Gestellte Aufgabe →
Gib bitte die Einträge unten unverändert wieder, beginnend mit dem ersten Eintrag und endend mit der Zeile, die "123: (243, 312)" enthält, beide eingeschlossen.

Rohdaten →
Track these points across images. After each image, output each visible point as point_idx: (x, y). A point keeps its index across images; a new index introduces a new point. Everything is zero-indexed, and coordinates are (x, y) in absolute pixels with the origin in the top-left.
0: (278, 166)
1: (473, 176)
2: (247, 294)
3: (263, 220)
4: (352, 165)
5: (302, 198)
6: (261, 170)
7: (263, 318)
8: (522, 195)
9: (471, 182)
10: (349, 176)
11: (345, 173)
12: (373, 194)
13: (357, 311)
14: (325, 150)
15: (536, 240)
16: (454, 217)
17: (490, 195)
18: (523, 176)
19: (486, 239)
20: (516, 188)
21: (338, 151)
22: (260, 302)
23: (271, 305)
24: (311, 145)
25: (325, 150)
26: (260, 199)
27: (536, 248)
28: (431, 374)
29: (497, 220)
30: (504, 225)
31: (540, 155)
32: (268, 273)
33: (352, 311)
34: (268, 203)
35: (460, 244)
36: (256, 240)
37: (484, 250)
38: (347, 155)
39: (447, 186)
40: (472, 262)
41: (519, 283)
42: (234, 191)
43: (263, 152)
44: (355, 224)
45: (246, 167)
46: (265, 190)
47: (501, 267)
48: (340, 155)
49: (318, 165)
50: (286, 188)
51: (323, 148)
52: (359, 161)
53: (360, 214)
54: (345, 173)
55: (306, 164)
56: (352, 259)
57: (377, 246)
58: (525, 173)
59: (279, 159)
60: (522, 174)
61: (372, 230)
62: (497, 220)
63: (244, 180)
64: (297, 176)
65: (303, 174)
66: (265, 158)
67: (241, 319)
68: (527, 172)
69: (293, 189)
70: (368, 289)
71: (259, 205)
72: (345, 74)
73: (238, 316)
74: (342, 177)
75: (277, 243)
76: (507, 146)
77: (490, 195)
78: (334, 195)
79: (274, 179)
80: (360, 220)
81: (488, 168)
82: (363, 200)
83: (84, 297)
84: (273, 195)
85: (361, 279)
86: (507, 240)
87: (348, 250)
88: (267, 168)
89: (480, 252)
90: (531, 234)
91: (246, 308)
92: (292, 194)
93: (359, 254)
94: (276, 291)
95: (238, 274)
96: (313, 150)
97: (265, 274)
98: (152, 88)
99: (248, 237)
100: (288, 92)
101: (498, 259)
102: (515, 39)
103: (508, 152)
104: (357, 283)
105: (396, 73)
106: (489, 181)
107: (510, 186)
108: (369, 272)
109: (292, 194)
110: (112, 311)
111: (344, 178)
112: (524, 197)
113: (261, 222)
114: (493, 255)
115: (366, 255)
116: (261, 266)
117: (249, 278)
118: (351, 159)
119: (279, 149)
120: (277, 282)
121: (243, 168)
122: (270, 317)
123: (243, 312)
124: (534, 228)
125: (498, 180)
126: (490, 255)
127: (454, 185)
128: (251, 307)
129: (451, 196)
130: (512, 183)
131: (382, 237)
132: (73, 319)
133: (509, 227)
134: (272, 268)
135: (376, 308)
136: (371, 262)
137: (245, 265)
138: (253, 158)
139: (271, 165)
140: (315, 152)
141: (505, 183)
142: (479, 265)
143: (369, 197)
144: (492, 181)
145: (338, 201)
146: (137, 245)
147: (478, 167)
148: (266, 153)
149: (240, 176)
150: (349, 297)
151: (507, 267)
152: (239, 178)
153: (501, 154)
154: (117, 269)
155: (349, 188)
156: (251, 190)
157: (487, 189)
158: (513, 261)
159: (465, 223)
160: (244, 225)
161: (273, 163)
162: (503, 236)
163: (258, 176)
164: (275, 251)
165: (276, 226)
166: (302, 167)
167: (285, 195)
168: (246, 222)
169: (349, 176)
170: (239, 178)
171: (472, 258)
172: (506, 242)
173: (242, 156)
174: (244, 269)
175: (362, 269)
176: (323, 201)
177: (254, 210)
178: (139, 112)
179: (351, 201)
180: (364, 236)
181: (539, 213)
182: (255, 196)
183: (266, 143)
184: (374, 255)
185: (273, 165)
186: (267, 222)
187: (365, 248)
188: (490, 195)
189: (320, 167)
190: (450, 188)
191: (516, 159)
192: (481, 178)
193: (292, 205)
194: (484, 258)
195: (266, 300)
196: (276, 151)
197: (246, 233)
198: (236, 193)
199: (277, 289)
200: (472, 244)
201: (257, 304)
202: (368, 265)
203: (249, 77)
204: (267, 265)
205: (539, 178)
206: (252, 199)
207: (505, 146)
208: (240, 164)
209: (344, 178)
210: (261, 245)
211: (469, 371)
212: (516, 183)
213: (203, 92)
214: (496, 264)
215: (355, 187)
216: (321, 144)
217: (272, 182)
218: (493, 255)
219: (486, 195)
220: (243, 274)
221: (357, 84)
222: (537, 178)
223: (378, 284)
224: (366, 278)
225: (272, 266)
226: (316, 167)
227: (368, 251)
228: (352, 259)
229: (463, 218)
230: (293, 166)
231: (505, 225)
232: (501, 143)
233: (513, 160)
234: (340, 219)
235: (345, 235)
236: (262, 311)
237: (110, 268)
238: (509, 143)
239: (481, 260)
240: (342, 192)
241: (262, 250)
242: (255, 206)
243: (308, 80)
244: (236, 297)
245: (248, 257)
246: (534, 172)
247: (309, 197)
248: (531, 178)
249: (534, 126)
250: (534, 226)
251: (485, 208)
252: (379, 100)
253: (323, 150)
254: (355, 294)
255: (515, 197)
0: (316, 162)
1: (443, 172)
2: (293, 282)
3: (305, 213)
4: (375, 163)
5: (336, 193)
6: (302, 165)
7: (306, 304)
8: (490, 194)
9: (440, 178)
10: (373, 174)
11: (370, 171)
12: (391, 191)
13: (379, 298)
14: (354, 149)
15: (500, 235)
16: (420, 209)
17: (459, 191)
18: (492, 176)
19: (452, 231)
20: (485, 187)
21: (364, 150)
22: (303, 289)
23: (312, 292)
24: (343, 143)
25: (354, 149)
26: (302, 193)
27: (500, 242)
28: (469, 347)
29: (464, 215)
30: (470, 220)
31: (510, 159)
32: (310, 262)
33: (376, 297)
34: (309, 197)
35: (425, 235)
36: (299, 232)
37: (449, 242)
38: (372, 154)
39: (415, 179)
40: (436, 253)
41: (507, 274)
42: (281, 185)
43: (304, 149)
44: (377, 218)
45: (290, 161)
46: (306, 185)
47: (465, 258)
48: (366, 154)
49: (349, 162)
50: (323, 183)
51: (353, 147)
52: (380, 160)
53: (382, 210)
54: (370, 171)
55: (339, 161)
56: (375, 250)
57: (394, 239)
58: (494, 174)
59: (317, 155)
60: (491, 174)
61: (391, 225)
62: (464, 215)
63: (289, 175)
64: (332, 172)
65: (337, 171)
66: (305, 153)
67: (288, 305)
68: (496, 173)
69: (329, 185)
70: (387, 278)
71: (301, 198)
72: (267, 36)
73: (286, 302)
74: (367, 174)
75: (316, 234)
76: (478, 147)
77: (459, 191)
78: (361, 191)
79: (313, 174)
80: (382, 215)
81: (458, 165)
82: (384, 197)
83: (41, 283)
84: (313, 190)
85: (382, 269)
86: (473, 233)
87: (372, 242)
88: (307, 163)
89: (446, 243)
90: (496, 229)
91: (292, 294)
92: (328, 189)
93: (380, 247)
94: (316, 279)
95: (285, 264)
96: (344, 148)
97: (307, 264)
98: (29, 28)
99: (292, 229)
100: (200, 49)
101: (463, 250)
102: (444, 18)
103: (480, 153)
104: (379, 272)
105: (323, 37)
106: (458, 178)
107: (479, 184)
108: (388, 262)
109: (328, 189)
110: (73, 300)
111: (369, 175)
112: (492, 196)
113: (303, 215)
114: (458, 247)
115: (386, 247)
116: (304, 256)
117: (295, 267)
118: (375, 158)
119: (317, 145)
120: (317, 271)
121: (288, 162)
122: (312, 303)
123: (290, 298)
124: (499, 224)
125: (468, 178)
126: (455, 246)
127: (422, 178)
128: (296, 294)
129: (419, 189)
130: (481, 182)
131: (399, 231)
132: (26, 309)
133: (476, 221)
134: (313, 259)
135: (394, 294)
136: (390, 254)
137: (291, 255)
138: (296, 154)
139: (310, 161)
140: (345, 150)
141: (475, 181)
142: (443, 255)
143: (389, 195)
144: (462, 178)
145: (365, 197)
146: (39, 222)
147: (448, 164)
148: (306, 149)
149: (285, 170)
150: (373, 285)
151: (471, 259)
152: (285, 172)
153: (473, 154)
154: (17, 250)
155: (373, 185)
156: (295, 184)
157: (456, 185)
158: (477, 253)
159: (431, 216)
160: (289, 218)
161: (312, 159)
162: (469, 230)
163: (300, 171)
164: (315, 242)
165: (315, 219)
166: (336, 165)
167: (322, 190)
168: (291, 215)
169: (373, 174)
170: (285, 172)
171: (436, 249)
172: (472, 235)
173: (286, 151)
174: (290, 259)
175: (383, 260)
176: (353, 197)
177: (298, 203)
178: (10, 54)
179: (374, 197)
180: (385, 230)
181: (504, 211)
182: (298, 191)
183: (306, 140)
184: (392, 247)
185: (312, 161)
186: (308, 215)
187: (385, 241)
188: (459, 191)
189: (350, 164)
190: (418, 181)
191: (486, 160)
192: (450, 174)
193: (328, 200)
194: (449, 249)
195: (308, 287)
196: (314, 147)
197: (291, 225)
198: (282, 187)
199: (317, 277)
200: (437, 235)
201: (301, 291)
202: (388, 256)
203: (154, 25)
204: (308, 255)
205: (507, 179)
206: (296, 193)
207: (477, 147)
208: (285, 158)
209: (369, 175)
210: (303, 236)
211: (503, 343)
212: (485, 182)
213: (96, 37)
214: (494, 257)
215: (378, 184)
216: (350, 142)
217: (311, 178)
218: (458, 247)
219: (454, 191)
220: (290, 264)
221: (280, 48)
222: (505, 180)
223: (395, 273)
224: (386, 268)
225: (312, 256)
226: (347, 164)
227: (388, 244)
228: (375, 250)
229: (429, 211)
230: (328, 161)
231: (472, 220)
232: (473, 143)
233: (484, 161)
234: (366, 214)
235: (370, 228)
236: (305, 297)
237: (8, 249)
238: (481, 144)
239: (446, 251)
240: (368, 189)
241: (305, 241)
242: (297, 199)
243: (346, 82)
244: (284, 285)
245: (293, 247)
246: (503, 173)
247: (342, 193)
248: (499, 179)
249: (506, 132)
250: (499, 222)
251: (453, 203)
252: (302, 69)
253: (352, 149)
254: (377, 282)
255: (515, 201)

Ergebnis der Aufgabe →
Track these points across images. After each image, output each visible point as point_idx: (x, y). A point keeps its index across images; a new index introduces a new point. Everything is zero-indexed, and coordinates are (x, y) in absolute pixels with the origin in the top-left.
0: (278, 166)
1: (473, 176)
2: (247, 294)
3: (263, 220)
4: (352, 165)
5: (302, 198)
6: (261, 170)
7: (263, 318)
8: (522, 195)
9: (471, 182)
10: (349, 176)
11: (345, 173)
12: (373, 194)
13: (357, 311)
14: (325, 150)
15: (536, 240)
16: (454, 217)
17: (490, 195)
18: (523, 176)
19: (486, 239)
20: (516, 188)
21: (338, 151)
22: (260, 302)
23: (271, 305)
24: (311, 145)
25: (325, 150)
26: (260, 199)
27: (536, 248)
28: (431, 374)
29: (497, 220)
30: (504, 225)
31: (540, 155)
32: (268, 273)
33: (352, 311)
34: (268, 203)
35: (460, 244)
36: (256, 240)
37: (484, 250)
38: (347, 155)
39: (447, 186)
40: (472, 262)
41: (519, 283)
42: (234, 191)
43: (263, 152)
44: (355, 224)
45: (246, 167)
46: (265, 190)
47: (501, 267)
48: (340, 155)
49: (318, 165)
50: (286, 188)
51: (323, 148)
52: (359, 161)
53: (360, 214)
54: (345, 173)
55: (306, 164)
56: (352, 259)
57: (377, 246)
58: (525, 173)
59: (279, 159)
60: (522, 174)
61: (372, 230)
62: (497, 220)
63: (244, 180)
64: (297, 176)
65: (303, 174)
66: (265, 158)
67: (241, 319)
68: (527, 172)
69: (293, 189)
70: (368, 289)
71: (259, 205)
72: (345, 74)
73: (238, 316)
74: (342, 177)
75: (277, 243)
76: (507, 146)
77: (490, 195)
78: (334, 195)
79: (274, 179)
80: (360, 220)
81: (488, 168)
82: (363, 200)
83: (84, 297)
84: (273, 195)
85: (361, 279)
86: (507, 240)
87: (348, 250)
88: (267, 168)
89: (480, 252)
90: (531, 234)
91: (246, 308)
92: (292, 194)
93: (359, 254)
94: (276, 291)
95: (238, 274)
96: (313, 150)
97: (265, 274)
98: (152, 88)
99: (248, 237)
100: (288, 92)
101: (498, 259)
102: (515, 39)
103: (508, 152)
104: (357, 283)
105: (396, 73)
106: (489, 181)
107: (510, 186)
108: (369, 272)
109: (292, 194)
110: (112, 311)
111: (344, 178)
112: (524, 197)
113: (261, 222)
114: (493, 255)
115: (366, 255)
116: (261, 266)
117: (249, 278)
118: (351, 159)
119: (279, 149)
120: (277, 282)
121: (243, 168)
122: (270, 317)
123: (243, 312)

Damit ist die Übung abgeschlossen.